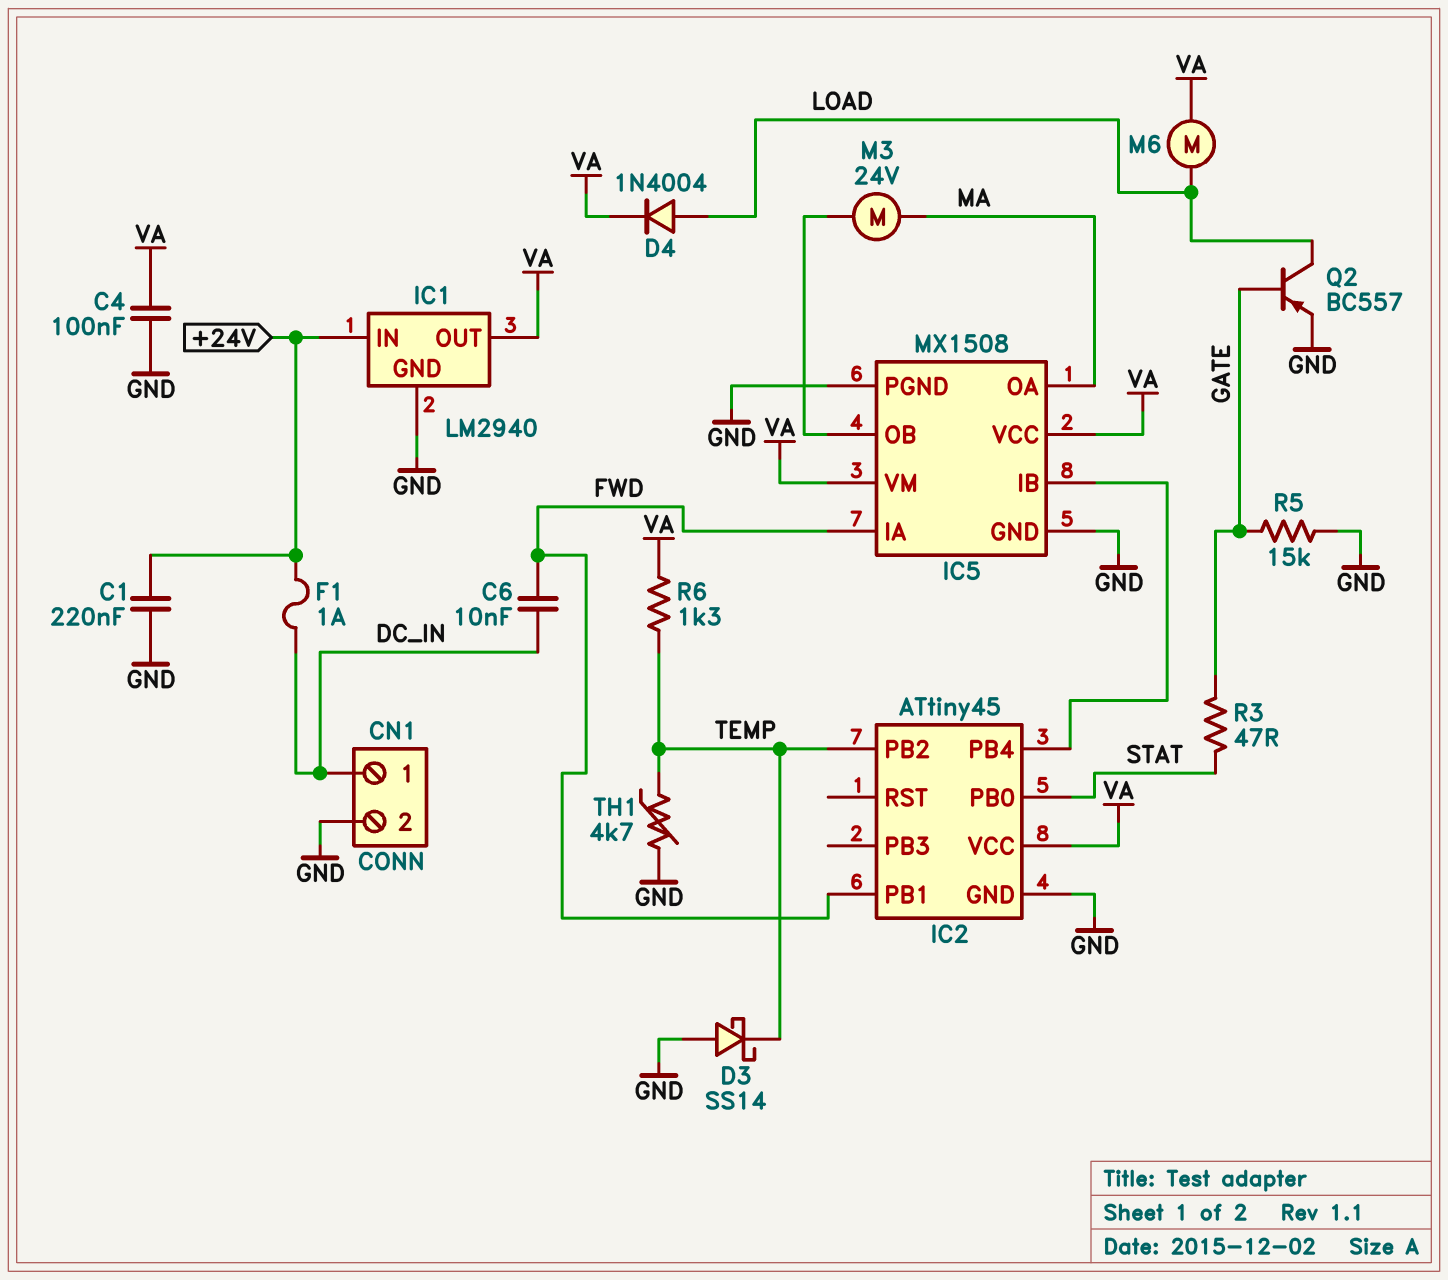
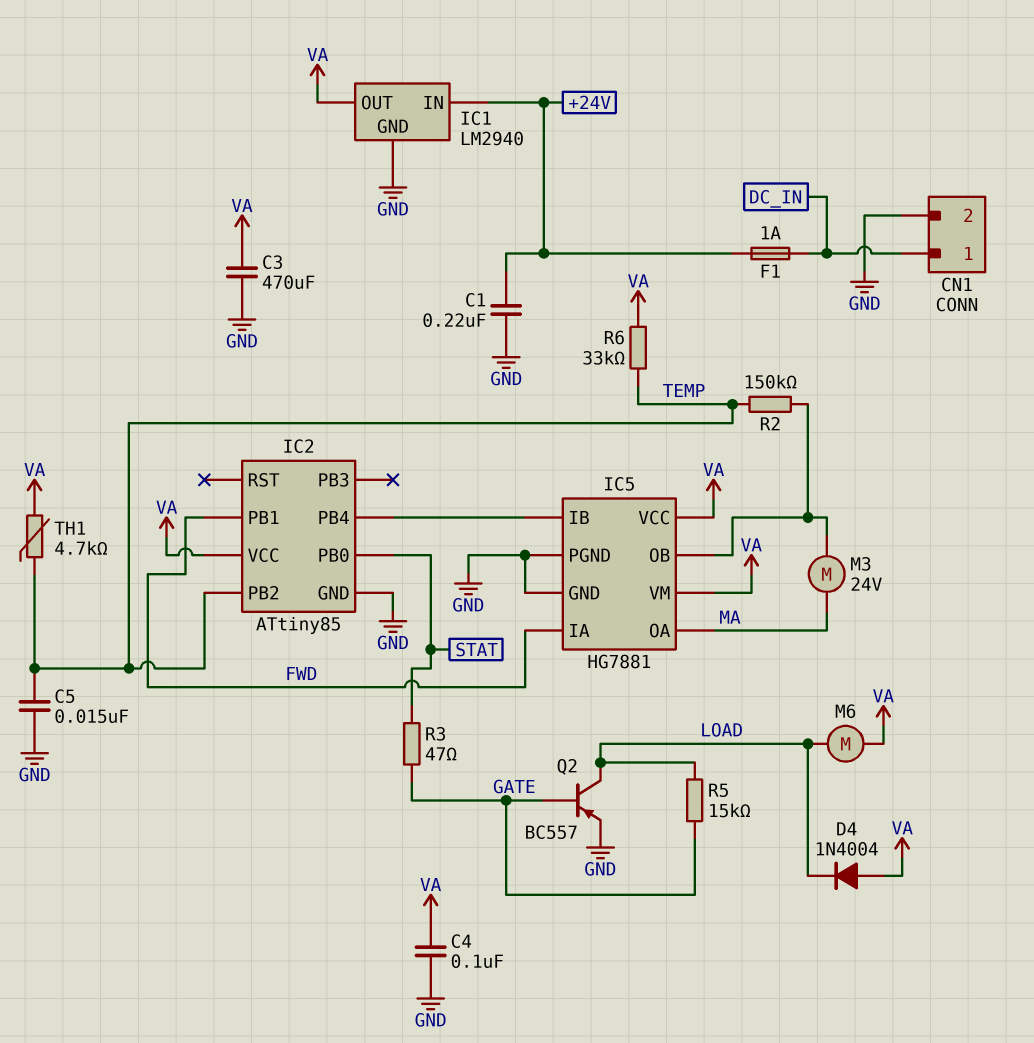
C3: none -> 470uF (GND, VA)
C5: none -> 15nF (GND, TEMP)
C6: 10nF (DC_IN, FWD) -> none
D3: schottky SS14 (A GND, K TEMP) -> none
D4: diode 1N4004 (A LOAD, K VA) -> diode 1N4004 (A VA, K LOAD)
IC2: ATtiny45 -> ATtiny85
IC5: MX1508 -> HG7881
R2: none -> 150k (IC5/OB, TEMP)
R5: 15k (GATE, GND) -> 15k (GATE, LOAD)
R6: 1.3k (TEMP, VA) -> 33k (TEMP, VA)
TH1: 4.7k (GND, TEMP) -> 4.7k (TEMP, VA)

WHAT THE TASK ASKS
Print exactly the lines above, starting at the line that contains "IC2: ATtiny45 -> ATtiny85" and ending with the last line of the records, both included.

WRITTEN SOLUTION
IC2: ATtiny45 -> ATtiny85
IC5: MX1508 -> HG7881
R2: none -> 150k (IC5/OB, TEMP)
R5: 15k (GATE, GND) -> 15k (GATE, LOAD)
R6: 1.3k (TEMP, VA) -> 33k (TEMP, VA)
TH1: 4.7k (GND, TEMP) -> 4.7k (TEMP, VA)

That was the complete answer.